*** Opening EXCERPTED RECORDS ***

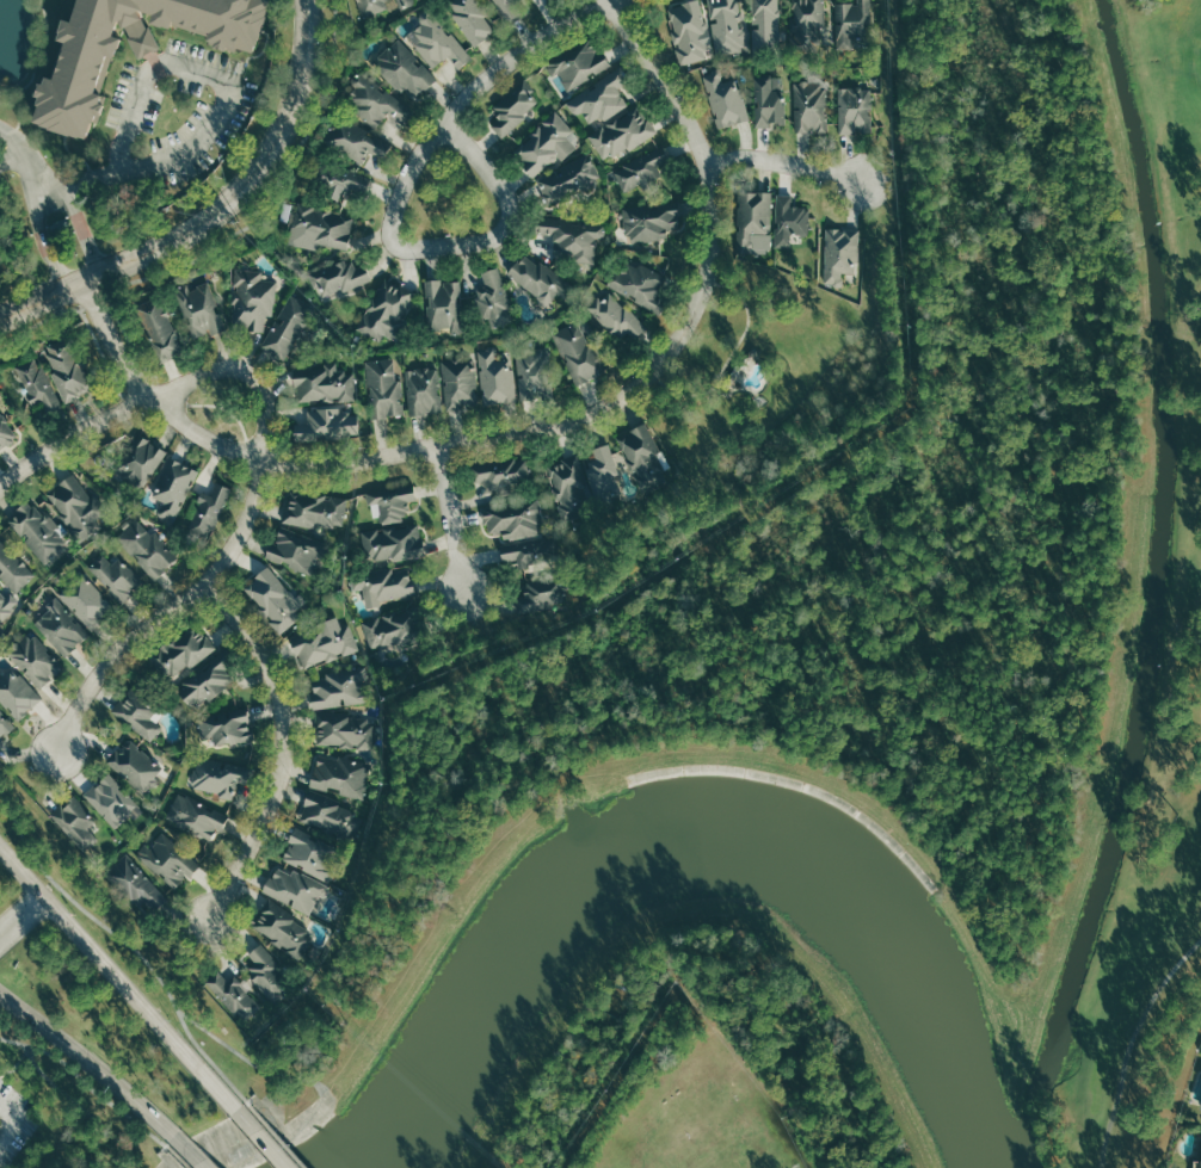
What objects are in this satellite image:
building: (401, 1)
building: (369, 6)
building: (507, 7)
building: (472, 18)
building: (850, 21)
building: (805, 24)
building: (726, 26)
building: (764, 27)
building: (686, 29)
building: (436, 39)
road: (525, 50)
building: (577, 61)
building: (81, 66)
building: (404, 69)
road: (661, 80)
road: (226, 95)
building: (600, 97)
building: (725, 99)
building: (373, 100)
building: (766, 101)
building: (514, 106)
building: (809, 106)
building: (853, 110)
building: (621, 133)
building: (352, 139)
building: (545, 143)
road: (22, 150)
road: (11, 159)
road: (786, 164)
building: (642, 170)
building: (338, 178)
building: (567, 178)
road: (397, 197)
road: (218, 218)
building: (788, 218)
building: (649, 220)
road: (80, 221)
building: (751, 221)
building: (322, 229)
road: (233, 230)
building: (570, 236)
road: (43, 238)
building: (838, 253)
building: (338, 276)
building: (538, 277)
building: (636, 282)
building: (248, 297)
building: (493, 297)
building: (443, 306)
building: (198, 310)
building: (386, 310)
building: (614, 317)
building: (285, 326)
building: (158, 329)
road: (133, 348)
building: (578, 351)
road: (728, 355)
road: (105, 363)
building: (532, 368)
building: (64, 369)
road: (246, 373)
building: (496, 375)
building: (460, 381)
building: (32, 384)
building: (322, 384)
building: (383, 388)
building: (422, 390)
building: (327, 424)
building: (4, 431)
road: (71, 439)
road: (440, 443)
building: (641, 455)
building: (139, 460)
building: (601, 473)
building: (499, 474)
building: (173, 486)
building: (569, 486)
building: (389, 502)
building: (78, 506)
building: (313, 508)
building: (208, 511)
building: (513, 518)
road: (449, 520)
building: (37, 531)
building: (393, 542)
building: (147, 549)
building: (296, 550)
building: (529, 551)
building: (13, 568)
building: (117, 576)
building: (384, 583)
building: (540, 592)
building: (272, 597)
building: (87, 600)
building: (5, 606)
road: (170, 612)
building: (62, 624)
building: (396, 627)
building: (322, 644)
building: (180, 651)
building: (35, 659)
park: (1148, 662)
building: (207, 679)
building: (340, 688)
building: (18, 692)
building: (137, 712)
building: (4, 726)
building: (226, 726)
building: (342, 730)
road: (281, 744)
building: (135, 764)
building: (339, 774)
building: (219, 775)
building: (111, 799)
building: (329, 815)
building: (197, 816)
building: (77, 822)
building: (312, 853)
building: (168, 859)
building: (136, 883)
building: (292, 887)
road: (20, 913)
building: (280, 928)
road: (125, 941)
building: (267, 973)
road: (120, 979)
building: (232, 995)
road: (1130, 1042)
road: (247, 1060)
road: (90, 1065)
road: (88, 1083)
road: (80, 1105)
road: (17, 1120)
parking lot: (14, 1121)
road: (275, 1135)
road: (286, 1136)
road: (267, 1139)
road: (193, 1154)
park: (666, 1154)
road: (178, 1157)
building: (1197, 1163)

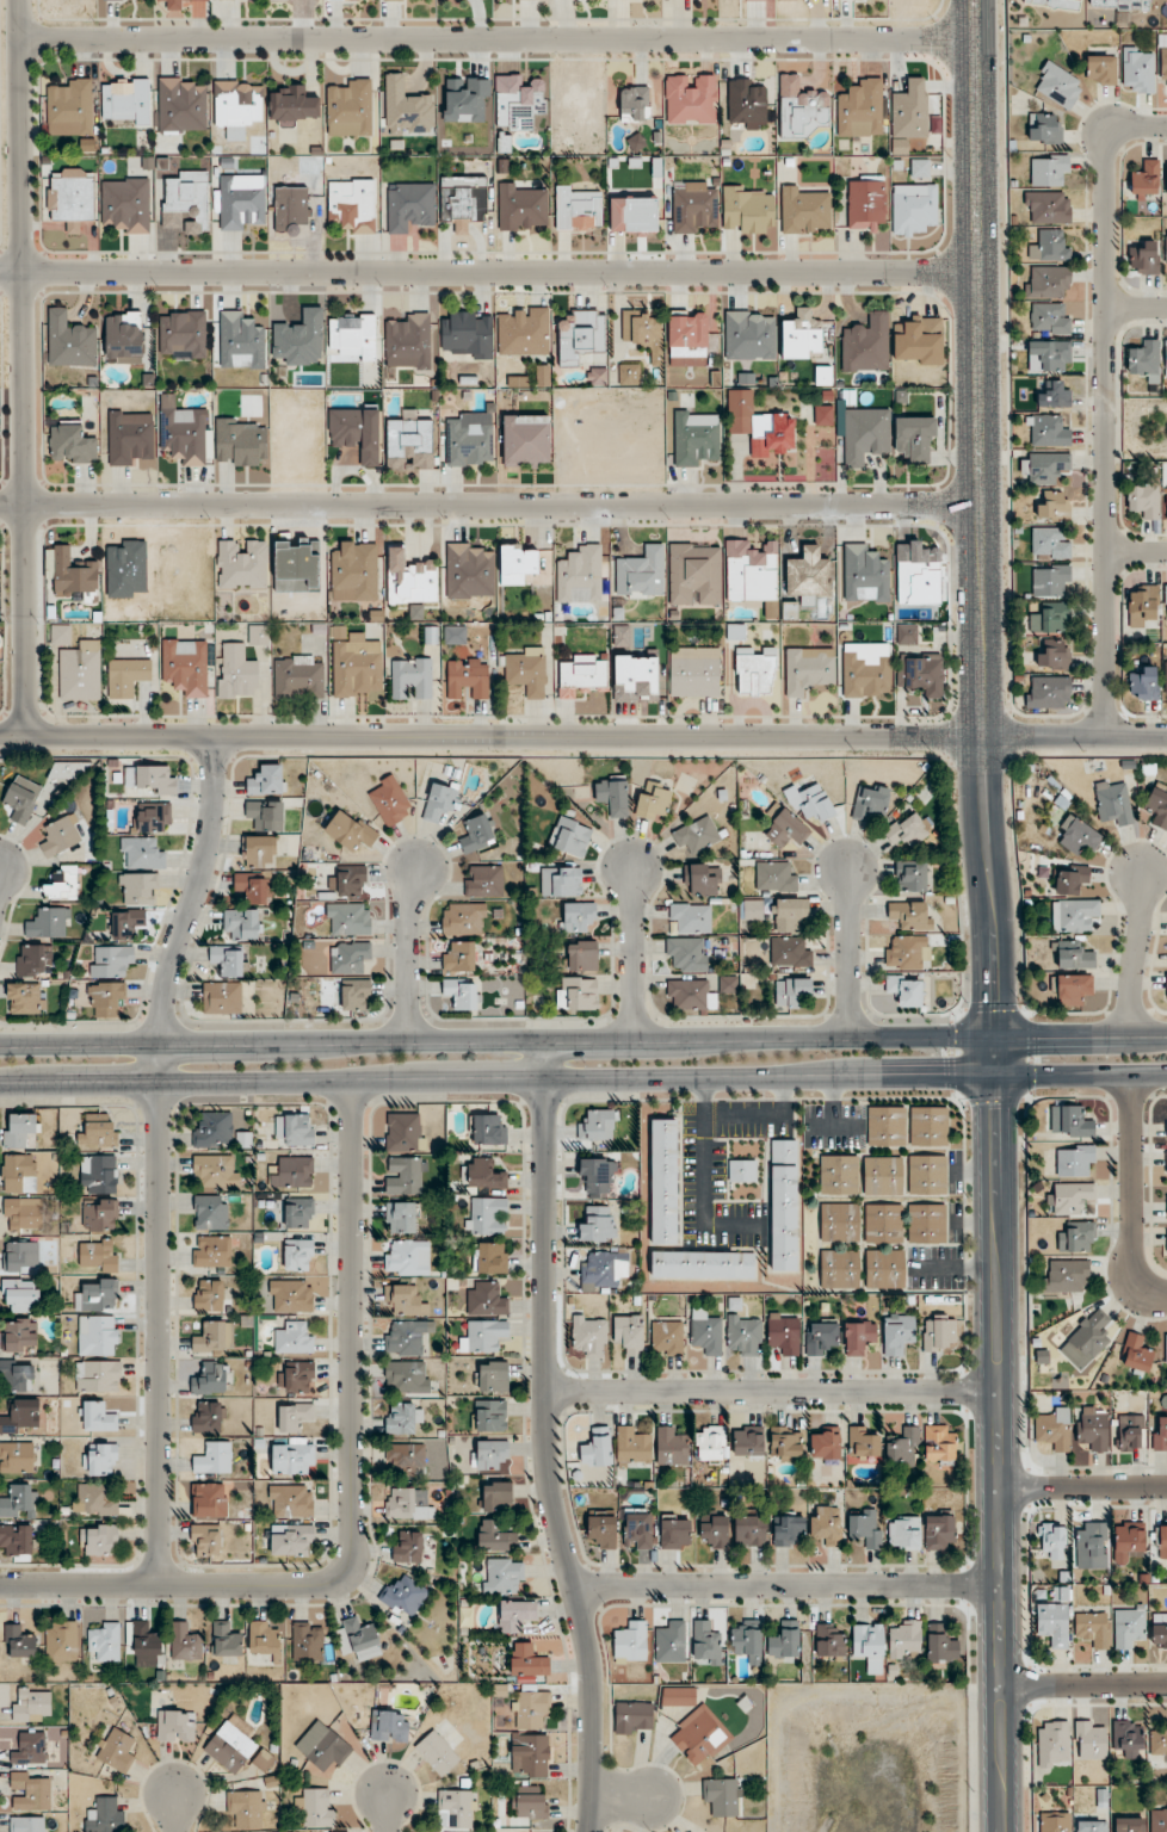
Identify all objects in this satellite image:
building: (125, 0)
building: (395, 0)
building: (755, 0)
building: (789, 0)
building: (174, 4)
building: (1055, 4)
building: (1121, 4)
road: (977, 19)
road: (496, 38)
building: (1163, 64)
building: (1101, 70)
building: (1138, 70)
building: (1058, 86)
building: (691, 99)
building: (126, 102)
building: (238, 103)
building: (635, 104)
building: (181, 105)
building: (294, 105)
building: (746, 105)
building: (406, 107)
building: (801, 107)
building: (70, 109)
building: (349, 109)
building: (860, 109)
building: (909, 109)
road: (1135, 125)
building: (1045, 129)
building: (920, 168)
building: (1050, 170)
building: (1145, 181)
building: (1166, 181)
building: (71, 199)
building: (239, 202)
building: (463, 202)
building: (866, 202)
building: (186, 203)
building: (126, 204)
building: (352, 205)
building: (410, 206)
building: (1047, 207)
building: (522, 208)
building: (696, 208)
building: (578, 209)
building: (913, 209)
building: (747, 210)
building: (805, 210)
building: (633, 215)
building: (1051, 246)
building: (1165, 246)
building: (1145, 259)
road: (489, 273)
building: (1047, 282)
road: (1135, 307)
building: (1050, 318)
building: (523, 331)
building: (468, 333)
building: (643, 333)
building: (182, 335)
building: (750, 335)
building: (801, 335)
building: (354, 336)
building: (581, 336)
building: (123, 337)
building: (687, 338)
building: (70, 340)
building: (919, 340)
building: (240, 342)
building: (408, 342)
building: (866, 343)
building: (1049, 356)
building: (1165, 357)
building: (1145, 360)
road: (18, 367)
building: (629, 374)
building: (543, 376)
building: (597, 376)
building: (823, 376)
building: (1056, 394)
building: (823, 415)
building: (760, 426)
road: (1105, 430)
building: (357, 431)
building: (1047, 431)
building: (184, 434)
building: (129, 435)
building: (865, 435)
building: (695, 436)
building: (916, 439)
building: (526, 440)
building: (239, 442)
building: (71, 443)
building: (410, 445)
building: (1046, 467)
building: (1143, 500)
road: (491, 503)
building: (1055, 506)
road: (983, 538)
building: (1049, 544)
road: (1136, 552)
building: (519, 559)
building: (242, 564)
building: (469, 571)
building: (751, 571)
building: (355, 572)
building: (641, 572)
building: (75, 574)
building: (695, 574)
building: (808, 574)
building: (865, 575)
building: (580, 576)
building: (410, 578)
building: (1050, 579)
building: (1165, 598)
building: (1142, 604)
building: (788, 614)
building: (1051, 618)
building: (60, 634)
building: (906, 634)
building: (258, 635)
building: (455, 635)
building: (1053, 655)
building: (356, 665)
building: (185, 666)
building: (808, 670)
building: (81, 671)
building: (526, 671)
building: (754, 671)
building: (236, 672)
building: (695, 672)
building: (866, 672)
building: (922, 673)
building: (582, 674)
building: (127, 677)
building: (468, 677)
building: (298, 678)
building: (411, 679)
building: (1165, 680)
building: (1143, 684)
building: (1048, 692)
road: (492, 733)
road: (1076, 735)
building: (69, 770)
building: (155, 780)
building: (267, 781)
building: (612, 796)
building: (390, 800)
building: (653, 800)
building: (870, 800)
building: (20, 802)
building: (438, 802)
building: (810, 802)
building: (1113, 802)
building: (1157, 807)
building: (266, 814)
building: (154, 817)
building: (908, 829)
building: (350, 830)
building: (786, 830)
building: (478, 834)
building: (61, 836)
building: (696, 836)
building: (1078, 836)
building: (570, 837)
building: (258, 852)
building: (142, 853)
building: (776, 877)
building: (912, 877)
building: (703, 879)
building: (1070, 879)
building: (351, 880)
building: (484, 881)
building: (566, 882)
building: (62, 884)
building: (253, 887)
building: (138, 889)
building: (752, 909)
building: (788, 914)
building: (912, 915)
building: (1074, 915)
building: (578, 916)
building: (690, 918)
building: (348, 919)
building: (464, 919)
building: (127, 923)
building: (49, 924)
building: (241, 925)
building: (789, 952)
road: (630, 953)
building: (908, 953)
building: (688, 954)
road: (404, 955)
building: (582, 955)
road: (848, 955)
building: (1073, 955)
road: (1136, 955)
building: (348, 957)
building: (460, 957)
building: (33, 960)
building: (227, 960)
building: (110, 961)
building: (728, 984)
building: (905, 989)
building: (1072, 989)
building: (791, 992)
building: (461, 994)
building: (576, 994)
building: (356, 995)
building: (691, 995)
traffic signals: (996, 997)
building: (25, 998)
building: (106, 998)
building: (222, 998)
traffic signals: (1048, 1037)
road: (1081, 1037)
road: (498, 1040)
traffic signals: (937, 1077)
road: (583, 1080)
road: (831, 1103)
road: (763, 1116)
traffic signals: (996, 1117)
building: (1071, 1122)
building: (598, 1126)
building: (886, 1126)
building: (929, 1126)
road: (835, 1128)
building: (295, 1129)
building: (489, 1129)
building: (19, 1130)
building: (213, 1130)
building: (97, 1131)
building: (403, 1132)
road: (156, 1154)
building: (1075, 1161)
building: (215, 1170)
building: (742, 1170)
building: (17, 1172)
building: (292, 1173)
road: (970, 1173)
building: (98, 1174)
building: (485, 1175)
building: (839, 1175)
building: (927, 1175)
building: (406, 1176)
building: (598, 1176)
building: (882, 1176)
building: (664, 1182)
road: (702, 1184)
building: (1071, 1198)
road: (1132, 1199)
building: (784, 1205)
building: (210, 1212)
building: (299, 1212)
building: (99, 1214)
building: (22, 1215)
building: (486, 1216)
building: (401, 1218)
building: (840, 1222)
building: (884, 1223)
building: (926, 1223)
road: (971, 1223)
building: (599, 1224)
building: (1077, 1238)
building: (212, 1252)
building: (98, 1255)
building: (298, 1255)
building: (22, 1256)
building: (407, 1257)
building: (490, 1257)
building: (703, 1264)
road: (951, 1267)
building: (839, 1269)
building: (885, 1269)
building: (604, 1271)
building: (1065, 1276)
building: (21, 1294)
building: (208, 1295)
building: (97, 1296)
building: (290, 1296)
building: (485, 1299)
building: (405, 1300)
building: (706, 1332)
building: (938, 1332)
building: (785, 1333)
building: (897, 1333)
building: (629, 1334)
building: (20, 1335)
building: (97, 1335)
building: (744, 1335)
building: (484, 1336)
building: (589, 1336)
building: (214, 1337)
building: (406, 1337)
building: (821, 1337)
building: (858, 1337)
building: (1090, 1337)
building: (294, 1338)
building: (667, 1338)
building: (1166, 1348)
building: (1136, 1354)
building: (97, 1376)
building: (408, 1376)
building: (492, 1376)
building: (296, 1377)
building: (210, 1378)
road: (772, 1391)
building: (490, 1415)
building: (293, 1416)
building: (98, 1417)
building: (207, 1417)
building: (21, 1418)
building: (403, 1418)
building: (1092, 1428)
building: (1054, 1429)
building: (1129, 1433)
road: (999, 1434)
building: (1159, 1434)
road: (547, 1438)
building: (748, 1441)
building: (786, 1442)
building: (710, 1444)
building: (826, 1444)
building: (863, 1445)
building: (940, 1445)
building: (671, 1446)
building: (633, 1447)
building: (904, 1447)
building: (597, 1448)
building: (490, 1455)
building: (16, 1457)
building: (213, 1458)
building: (406, 1458)
building: (102, 1459)
building: (292, 1459)
road: (1083, 1486)
building: (497, 1497)
building: (93, 1500)
building: (209, 1500)
road: (350, 1500)
building: (291, 1501)
building: (18, 1502)
building: (409, 1504)
building: (825, 1525)
building: (866, 1527)
building: (602, 1529)
building: (788, 1529)
building: (750, 1530)
building: (637, 1531)
building: (675, 1532)
building: (714, 1532)
building: (939, 1532)
building: (904, 1533)
building: (495, 1536)
building: (18, 1540)
building: (100, 1540)
building: (206, 1540)
building: (291, 1540)
building: (1162, 1540)
building: (1053, 1543)
building: (1129, 1543)
building: (1091, 1545)
building: (408, 1547)
building: (503, 1576)
road: (787, 1585)
building: (404, 1596)
building: (516, 1616)
building: (1054, 1625)
building: (1128, 1625)
building: (1093, 1629)
building: (1158, 1636)
building: (362, 1639)
building: (226, 1640)
building: (263, 1640)
building: (747, 1640)
building: (784, 1640)
building: (906, 1640)
building: (670, 1641)
building: (868, 1641)
building: (17, 1642)
building: (106, 1642)
building: (185, 1642)
building: (308, 1642)
building: (830, 1642)
building: (61, 1643)
building: (147, 1643)
building: (631, 1643)
building: (706, 1644)
building: (941, 1645)
building: (528, 1660)
road: (1084, 1683)
building: (678, 1696)
building: (32, 1705)
building: (530, 1710)
building: (633, 1718)
building: (176, 1726)
building: (389, 1726)
building: (698, 1736)
building: (1127, 1739)
building: (1091, 1740)
building: (1053, 1744)
building: (1158, 1744)
building: (230, 1747)
building: (30, 1749)
building: (116, 1751)
building: (327, 1751)
building: (437, 1753)
building: (530, 1755)
building: (263, 1761)
building: (30, 1791)
building: (721, 1796)
road: (620, 1798)
building: (528, 1803)
building: (317, 1807)
building: (247, 1808)
building: (457, 1809)
road: (387, 1811)
road: (174, 1812)
building: (105, 1817)
building: (1158, 1818)
building: (1055, 1822)
building: (27, 1824)
building: (1129, 1825)
building: (1091, 1826)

*** Closing EXCERPTED RECORDS ***

EXERCISE GOAL: From the entries above, copy out every line where the string "traffic" appears.

REPLY:
traffic signals: (996, 997)
traffic signals: (1048, 1037)
traffic signals: (937, 1077)
traffic signals: (996, 1117)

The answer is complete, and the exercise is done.